Items from a dataset
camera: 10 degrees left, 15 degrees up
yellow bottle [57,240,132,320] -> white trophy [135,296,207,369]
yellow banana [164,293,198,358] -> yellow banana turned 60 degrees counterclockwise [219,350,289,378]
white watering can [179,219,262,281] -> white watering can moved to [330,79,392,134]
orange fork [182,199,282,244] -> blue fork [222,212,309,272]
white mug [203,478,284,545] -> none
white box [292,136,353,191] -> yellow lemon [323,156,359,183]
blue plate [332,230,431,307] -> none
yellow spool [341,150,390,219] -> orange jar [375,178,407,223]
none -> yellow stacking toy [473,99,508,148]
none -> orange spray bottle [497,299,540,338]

--

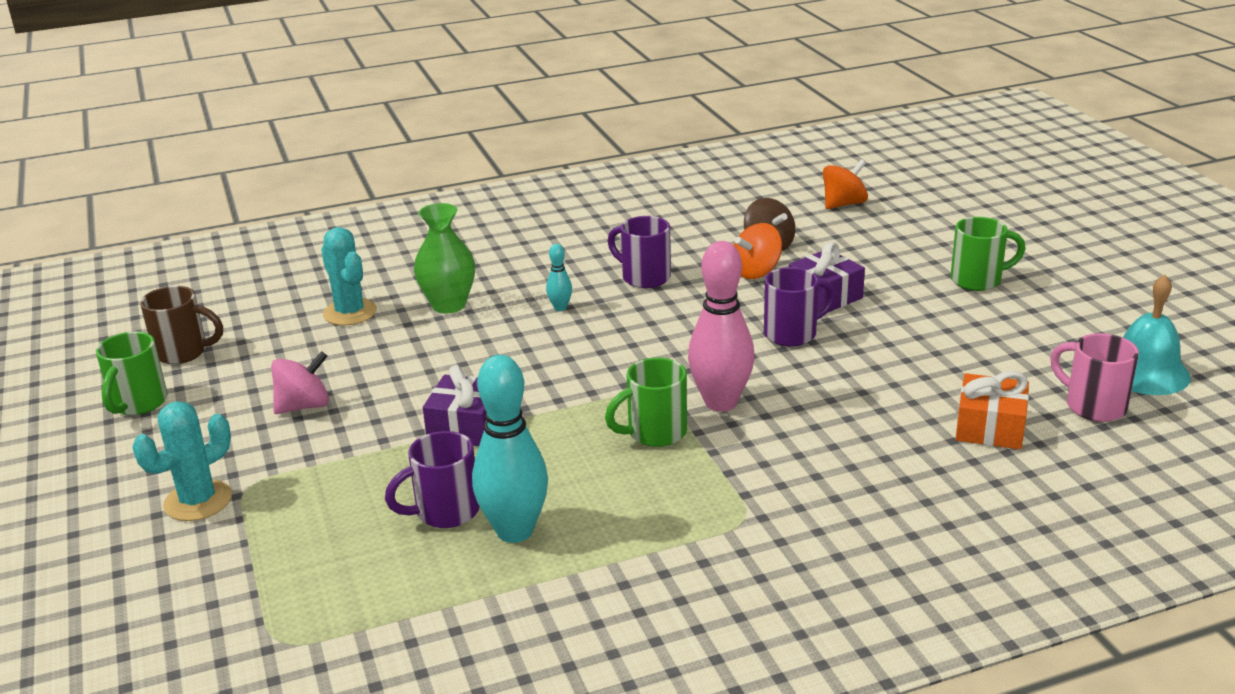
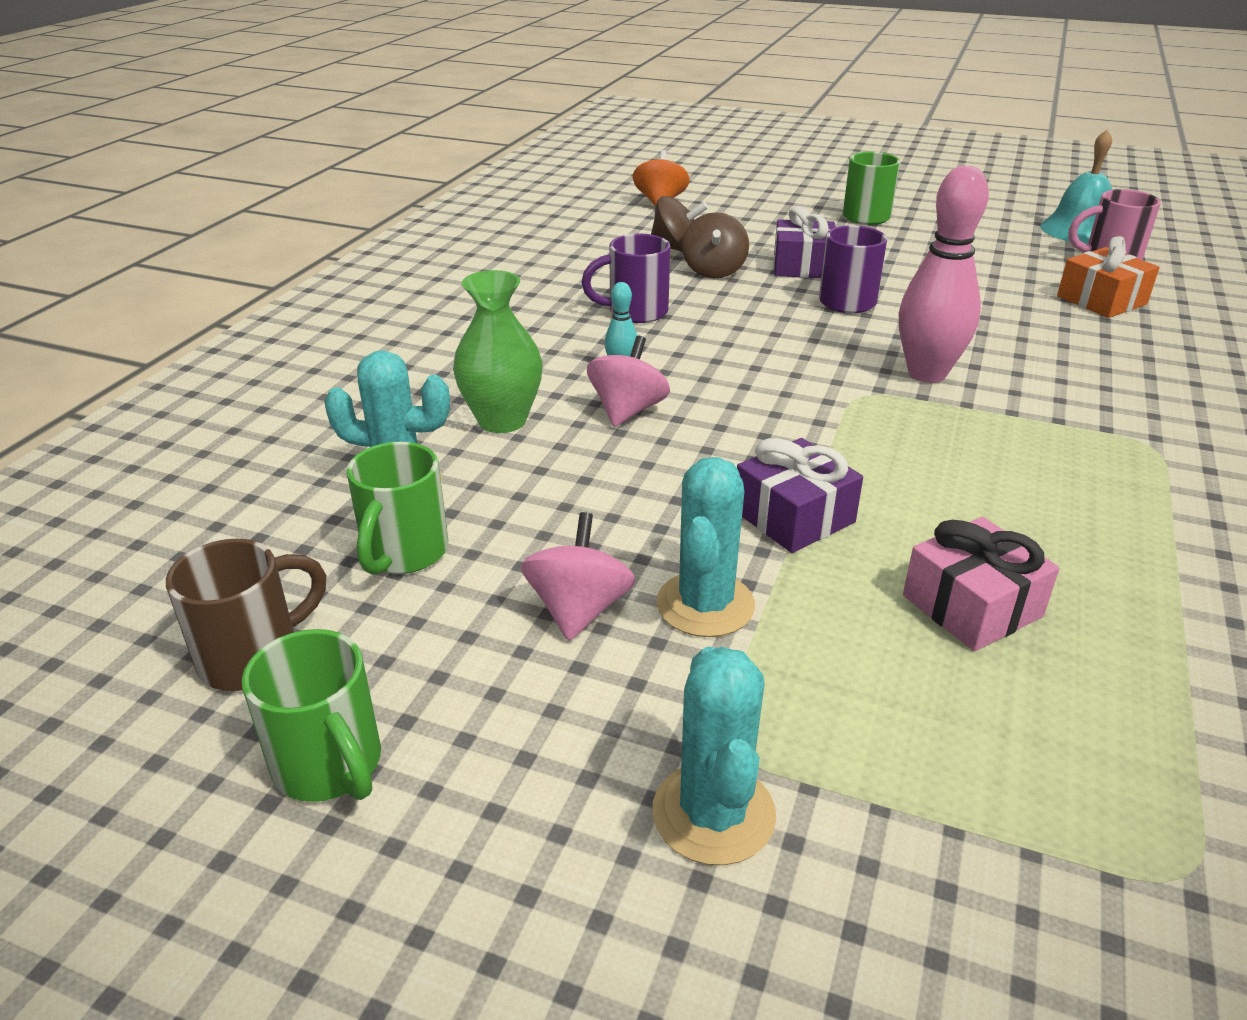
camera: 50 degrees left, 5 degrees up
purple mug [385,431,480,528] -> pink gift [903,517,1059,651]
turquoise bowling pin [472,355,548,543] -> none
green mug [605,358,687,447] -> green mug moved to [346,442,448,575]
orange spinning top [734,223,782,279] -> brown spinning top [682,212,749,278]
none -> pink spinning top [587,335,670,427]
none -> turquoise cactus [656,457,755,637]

## YOUR ASSIGNMENT
List the lines of the entries that include "bottle".

## SOLUTION
yellow bottle [57,240,132,320] -> white trophy [135,296,207,369]
none -> orange spray bottle [497,299,540,338]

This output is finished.